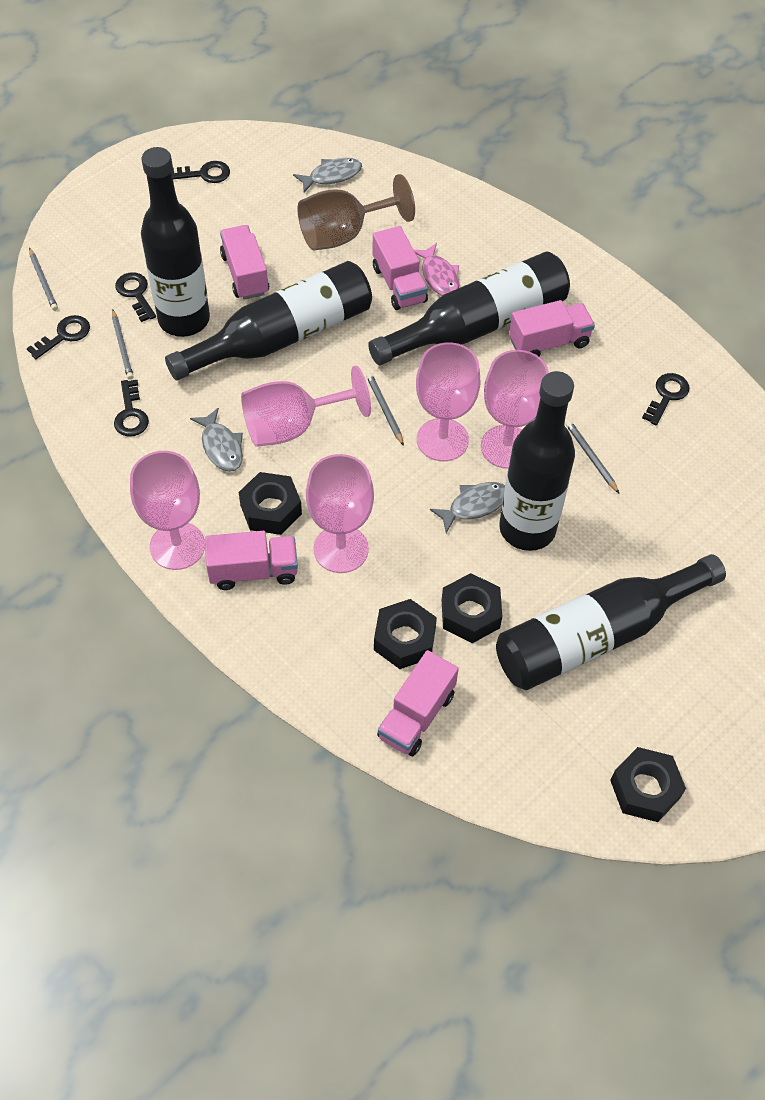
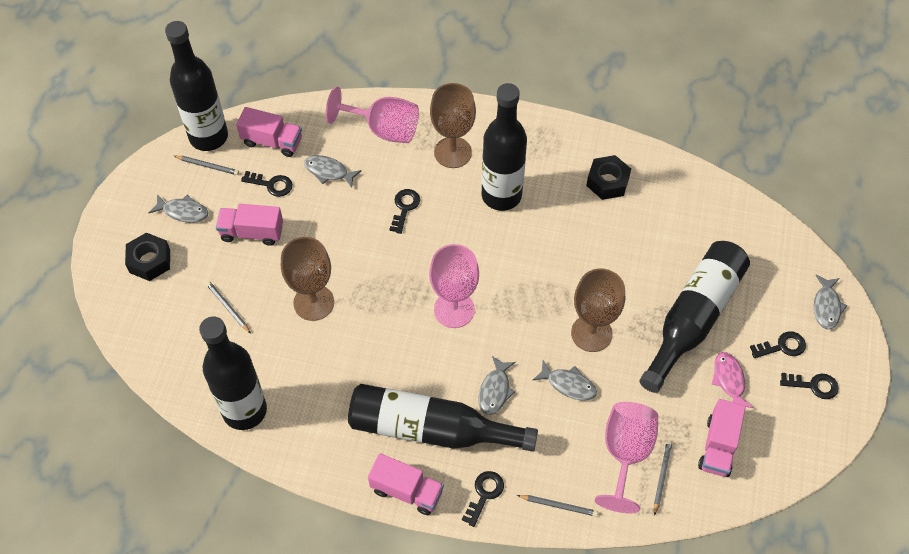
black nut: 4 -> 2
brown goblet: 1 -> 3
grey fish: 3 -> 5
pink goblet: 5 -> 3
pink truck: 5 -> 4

+ + + + + + +

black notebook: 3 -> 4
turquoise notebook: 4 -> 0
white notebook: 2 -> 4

+ + + + + + +

### Task instructions
Wherever the string "notebook" appears in the records above, copy the line it sits in.

### Response box
black notebook: 3 -> 4
turquoise notebook: 4 -> 0
white notebook: 2 -> 4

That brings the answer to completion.